==== Records to use ====
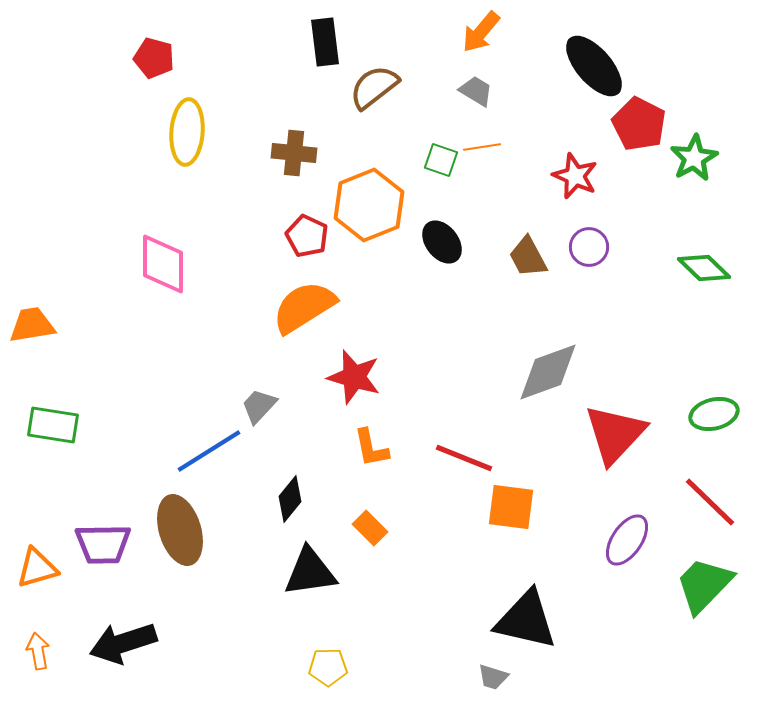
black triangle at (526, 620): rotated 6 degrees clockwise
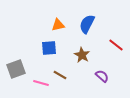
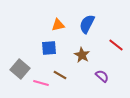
gray square: moved 4 px right; rotated 30 degrees counterclockwise
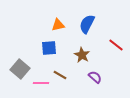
purple semicircle: moved 7 px left, 1 px down
pink line: rotated 14 degrees counterclockwise
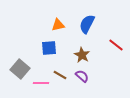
purple semicircle: moved 13 px left, 1 px up
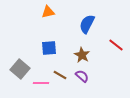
orange triangle: moved 10 px left, 13 px up
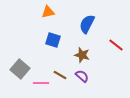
blue square: moved 4 px right, 8 px up; rotated 21 degrees clockwise
brown star: rotated 14 degrees counterclockwise
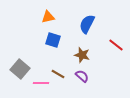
orange triangle: moved 5 px down
brown line: moved 2 px left, 1 px up
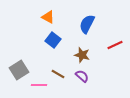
orange triangle: rotated 40 degrees clockwise
blue square: rotated 21 degrees clockwise
red line: moved 1 px left; rotated 63 degrees counterclockwise
gray square: moved 1 px left, 1 px down; rotated 18 degrees clockwise
pink line: moved 2 px left, 2 px down
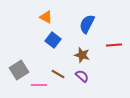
orange triangle: moved 2 px left
red line: moved 1 px left; rotated 21 degrees clockwise
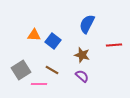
orange triangle: moved 12 px left, 18 px down; rotated 24 degrees counterclockwise
blue square: moved 1 px down
gray square: moved 2 px right
brown line: moved 6 px left, 4 px up
pink line: moved 1 px up
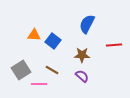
brown star: rotated 14 degrees counterclockwise
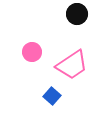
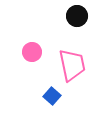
black circle: moved 2 px down
pink trapezoid: rotated 68 degrees counterclockwise
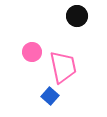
pink trapezoid: moved 9 px left, 2 px down
blue square: moved 2 px left
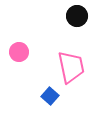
pink circle: moved 13 px left
pink trapezoid: moved 8 px right
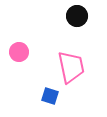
blue square: rotated 24 degrees counterclockwise
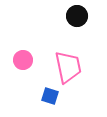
pink circle: moved 4 px right, 8 px down
pink trapezoid: moved 3 px left
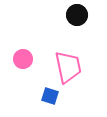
black circle: moved 1 px up
pink circle: moved 1 px up
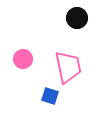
black circle: moved 3 px down
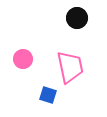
pink trapezoid: moved 2 px right
blue square: moved 2 px left, 1 px up
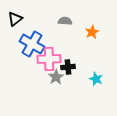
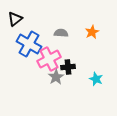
gray semicircle: moved 4 px left, 12 px down
blue cross: moved 3 px left
pink cross: rotated 25 degrees counterclockwise
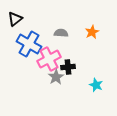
cyan star: moved 6 px down
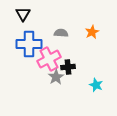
black triangle: moved 8 px right, 5 px up; rotated 21 degrees counterclockwise
blue cross: rotated 30 degrees counterclockwise
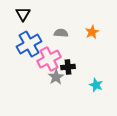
blue cross: rotated 30 degrees counterclockwise
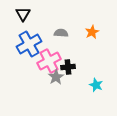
pink cross: moved 2 px down
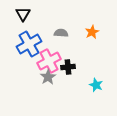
gray star: moved 8 px left
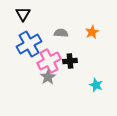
black cross: moved 2 px right, 6 px up
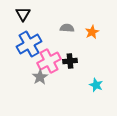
gray semicircle: moved 6 px right, 5 px up
gray star: moved 8 px left
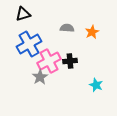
black triangle: rotated 42 degrees clockwise
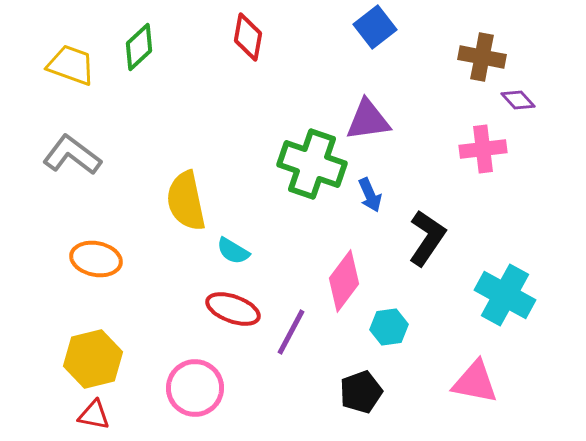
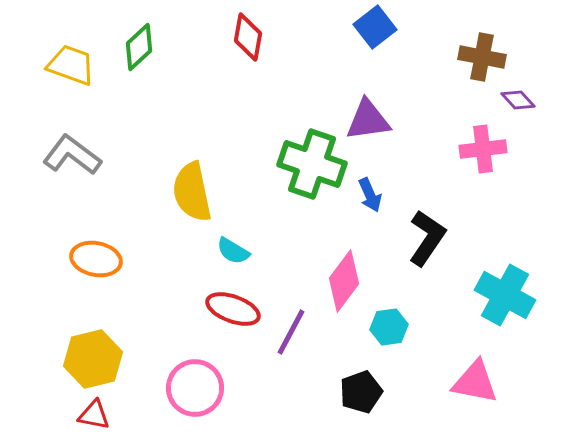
yellow semicircle: moved 6 px right, 9 px up
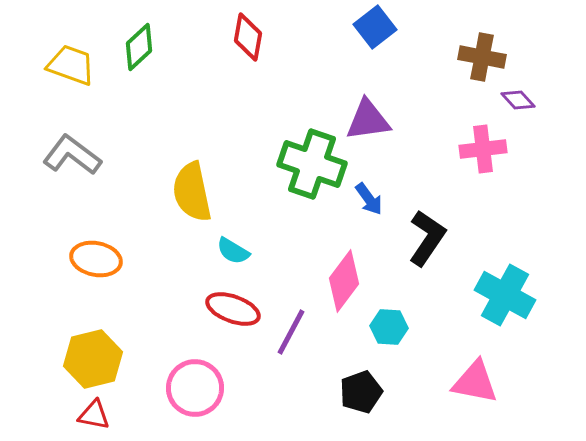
blue arrow: moved 1 px left, 4 px down; rotated 12 degrees counterclockwise
cyan hexagon: rotated 12 degrees clockwise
====
Stated exercise: Please rewrite the records from the line with "cyan star: moved 6 px down" to the line with "black cross: moved 2 px right, 6 px up", replacing "blue cross" with "green cross" and keeping everything else unchanged. Leave the pictures out of your answer.

Written answer:
cyan star: moved 6 px down
black triangle: moved 8 px right, 5 px up; rotated 21 degrees counterclockwise
green cross: rotated 30 degrees counterclockwise
green cross: rotated 30 degrees counterclockwise
pink cross: moved 2 px down
gray star: moved 8 px left
black cross: moved 2 px right, 6 px up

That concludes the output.